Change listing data
____

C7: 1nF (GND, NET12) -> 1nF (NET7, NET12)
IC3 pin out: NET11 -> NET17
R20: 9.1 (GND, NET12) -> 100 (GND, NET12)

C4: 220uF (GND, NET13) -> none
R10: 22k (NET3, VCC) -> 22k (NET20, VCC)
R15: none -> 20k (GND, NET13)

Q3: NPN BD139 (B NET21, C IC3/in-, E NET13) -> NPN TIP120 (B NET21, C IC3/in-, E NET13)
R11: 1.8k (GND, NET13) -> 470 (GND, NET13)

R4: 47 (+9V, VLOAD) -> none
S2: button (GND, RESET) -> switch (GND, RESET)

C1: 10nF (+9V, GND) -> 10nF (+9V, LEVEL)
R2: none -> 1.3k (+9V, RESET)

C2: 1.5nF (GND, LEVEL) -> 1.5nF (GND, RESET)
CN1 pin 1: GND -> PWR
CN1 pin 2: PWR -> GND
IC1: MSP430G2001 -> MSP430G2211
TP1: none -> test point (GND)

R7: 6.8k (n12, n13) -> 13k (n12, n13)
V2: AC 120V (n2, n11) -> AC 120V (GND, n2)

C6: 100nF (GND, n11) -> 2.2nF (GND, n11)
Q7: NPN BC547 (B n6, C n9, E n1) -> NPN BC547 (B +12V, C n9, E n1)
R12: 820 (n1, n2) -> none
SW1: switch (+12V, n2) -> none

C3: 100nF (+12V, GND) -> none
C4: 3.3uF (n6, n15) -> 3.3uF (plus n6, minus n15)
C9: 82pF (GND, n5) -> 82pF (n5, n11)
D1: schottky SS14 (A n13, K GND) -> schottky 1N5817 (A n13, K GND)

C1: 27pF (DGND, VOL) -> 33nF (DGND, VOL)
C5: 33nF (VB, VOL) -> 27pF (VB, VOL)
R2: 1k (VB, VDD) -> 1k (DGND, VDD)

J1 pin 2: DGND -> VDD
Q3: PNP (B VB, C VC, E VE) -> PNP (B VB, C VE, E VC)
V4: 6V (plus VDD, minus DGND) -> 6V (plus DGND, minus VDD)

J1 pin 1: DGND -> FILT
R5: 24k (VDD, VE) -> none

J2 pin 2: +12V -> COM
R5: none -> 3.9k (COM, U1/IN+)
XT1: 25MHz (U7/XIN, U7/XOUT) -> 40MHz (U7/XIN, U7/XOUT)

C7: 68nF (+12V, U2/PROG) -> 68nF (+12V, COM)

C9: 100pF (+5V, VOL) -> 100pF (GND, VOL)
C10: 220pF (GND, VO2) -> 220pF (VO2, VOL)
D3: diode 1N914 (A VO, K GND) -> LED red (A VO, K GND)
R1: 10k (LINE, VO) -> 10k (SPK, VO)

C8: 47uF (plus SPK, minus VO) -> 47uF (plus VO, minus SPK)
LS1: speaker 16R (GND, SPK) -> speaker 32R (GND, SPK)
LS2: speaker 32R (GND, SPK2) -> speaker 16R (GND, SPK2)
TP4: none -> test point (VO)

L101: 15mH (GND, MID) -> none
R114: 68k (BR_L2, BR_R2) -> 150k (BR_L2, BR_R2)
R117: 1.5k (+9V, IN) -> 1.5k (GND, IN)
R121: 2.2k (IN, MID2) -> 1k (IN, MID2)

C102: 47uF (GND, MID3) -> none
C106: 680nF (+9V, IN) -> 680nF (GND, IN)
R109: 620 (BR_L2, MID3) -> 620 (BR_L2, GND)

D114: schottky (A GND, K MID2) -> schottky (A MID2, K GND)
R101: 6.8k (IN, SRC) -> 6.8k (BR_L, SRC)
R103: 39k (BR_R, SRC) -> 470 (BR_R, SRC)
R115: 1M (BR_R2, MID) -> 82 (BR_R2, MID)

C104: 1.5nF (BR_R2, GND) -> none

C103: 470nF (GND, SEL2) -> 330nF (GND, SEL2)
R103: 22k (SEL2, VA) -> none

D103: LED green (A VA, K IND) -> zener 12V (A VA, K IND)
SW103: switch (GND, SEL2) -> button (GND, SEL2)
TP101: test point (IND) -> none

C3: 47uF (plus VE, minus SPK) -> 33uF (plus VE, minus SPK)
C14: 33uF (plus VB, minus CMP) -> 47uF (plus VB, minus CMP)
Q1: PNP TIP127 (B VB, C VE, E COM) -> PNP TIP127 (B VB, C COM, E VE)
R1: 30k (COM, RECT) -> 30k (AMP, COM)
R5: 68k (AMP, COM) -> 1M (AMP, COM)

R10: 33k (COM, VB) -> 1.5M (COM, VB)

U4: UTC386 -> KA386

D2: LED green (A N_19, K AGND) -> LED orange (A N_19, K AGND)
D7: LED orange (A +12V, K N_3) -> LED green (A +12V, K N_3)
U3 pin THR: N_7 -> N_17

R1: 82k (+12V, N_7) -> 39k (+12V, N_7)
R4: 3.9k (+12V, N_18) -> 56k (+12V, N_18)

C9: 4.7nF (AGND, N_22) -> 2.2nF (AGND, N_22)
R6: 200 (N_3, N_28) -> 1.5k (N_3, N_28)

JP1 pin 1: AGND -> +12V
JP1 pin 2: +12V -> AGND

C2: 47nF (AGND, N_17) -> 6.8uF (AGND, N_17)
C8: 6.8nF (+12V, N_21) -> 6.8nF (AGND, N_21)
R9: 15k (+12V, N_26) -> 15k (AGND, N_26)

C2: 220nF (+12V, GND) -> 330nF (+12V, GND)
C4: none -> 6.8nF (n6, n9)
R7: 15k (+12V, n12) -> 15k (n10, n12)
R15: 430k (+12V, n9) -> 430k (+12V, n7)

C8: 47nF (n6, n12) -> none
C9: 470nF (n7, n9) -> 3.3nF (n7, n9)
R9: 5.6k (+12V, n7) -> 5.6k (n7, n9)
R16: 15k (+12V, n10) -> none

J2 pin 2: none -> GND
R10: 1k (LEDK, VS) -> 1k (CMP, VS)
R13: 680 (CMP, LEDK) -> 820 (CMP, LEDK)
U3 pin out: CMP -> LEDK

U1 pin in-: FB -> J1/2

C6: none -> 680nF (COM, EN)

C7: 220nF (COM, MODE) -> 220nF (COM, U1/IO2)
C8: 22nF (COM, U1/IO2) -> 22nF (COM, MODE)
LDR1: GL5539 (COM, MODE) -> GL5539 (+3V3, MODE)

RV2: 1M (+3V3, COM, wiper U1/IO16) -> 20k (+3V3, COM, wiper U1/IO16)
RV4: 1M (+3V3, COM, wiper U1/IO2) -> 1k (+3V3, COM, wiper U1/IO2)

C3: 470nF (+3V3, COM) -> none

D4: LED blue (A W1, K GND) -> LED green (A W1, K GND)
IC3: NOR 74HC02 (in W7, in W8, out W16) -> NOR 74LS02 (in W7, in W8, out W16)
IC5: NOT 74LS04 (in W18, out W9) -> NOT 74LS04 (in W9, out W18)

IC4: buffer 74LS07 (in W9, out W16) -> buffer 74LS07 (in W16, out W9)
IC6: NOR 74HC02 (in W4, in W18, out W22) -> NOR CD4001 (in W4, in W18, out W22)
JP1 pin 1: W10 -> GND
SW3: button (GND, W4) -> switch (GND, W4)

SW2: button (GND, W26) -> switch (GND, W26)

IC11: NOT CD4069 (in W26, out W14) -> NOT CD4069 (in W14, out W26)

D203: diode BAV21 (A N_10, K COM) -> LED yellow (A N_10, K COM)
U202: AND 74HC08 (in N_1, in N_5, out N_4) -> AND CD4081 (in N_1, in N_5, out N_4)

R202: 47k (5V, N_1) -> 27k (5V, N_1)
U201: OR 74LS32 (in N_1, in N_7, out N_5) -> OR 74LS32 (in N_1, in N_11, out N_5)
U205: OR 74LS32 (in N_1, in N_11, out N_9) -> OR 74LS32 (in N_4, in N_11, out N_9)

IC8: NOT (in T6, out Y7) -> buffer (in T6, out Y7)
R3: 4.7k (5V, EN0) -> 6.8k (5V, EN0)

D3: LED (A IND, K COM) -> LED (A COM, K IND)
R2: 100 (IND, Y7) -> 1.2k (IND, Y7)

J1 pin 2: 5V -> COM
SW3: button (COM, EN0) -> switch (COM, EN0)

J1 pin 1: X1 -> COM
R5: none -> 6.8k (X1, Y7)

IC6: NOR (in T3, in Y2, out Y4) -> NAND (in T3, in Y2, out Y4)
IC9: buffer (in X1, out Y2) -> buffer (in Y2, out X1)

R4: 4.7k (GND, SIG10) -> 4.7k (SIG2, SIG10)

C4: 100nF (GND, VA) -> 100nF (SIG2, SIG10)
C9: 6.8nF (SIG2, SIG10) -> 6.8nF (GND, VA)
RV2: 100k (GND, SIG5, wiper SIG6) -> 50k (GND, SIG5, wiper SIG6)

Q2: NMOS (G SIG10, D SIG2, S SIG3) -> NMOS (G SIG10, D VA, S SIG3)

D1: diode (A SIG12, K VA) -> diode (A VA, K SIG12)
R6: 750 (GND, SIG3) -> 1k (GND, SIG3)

____

EXERCISE:
Count every line of the data in which the word "button" appears, and report only the total.

ANSWER TO THIS EXERCISE:
5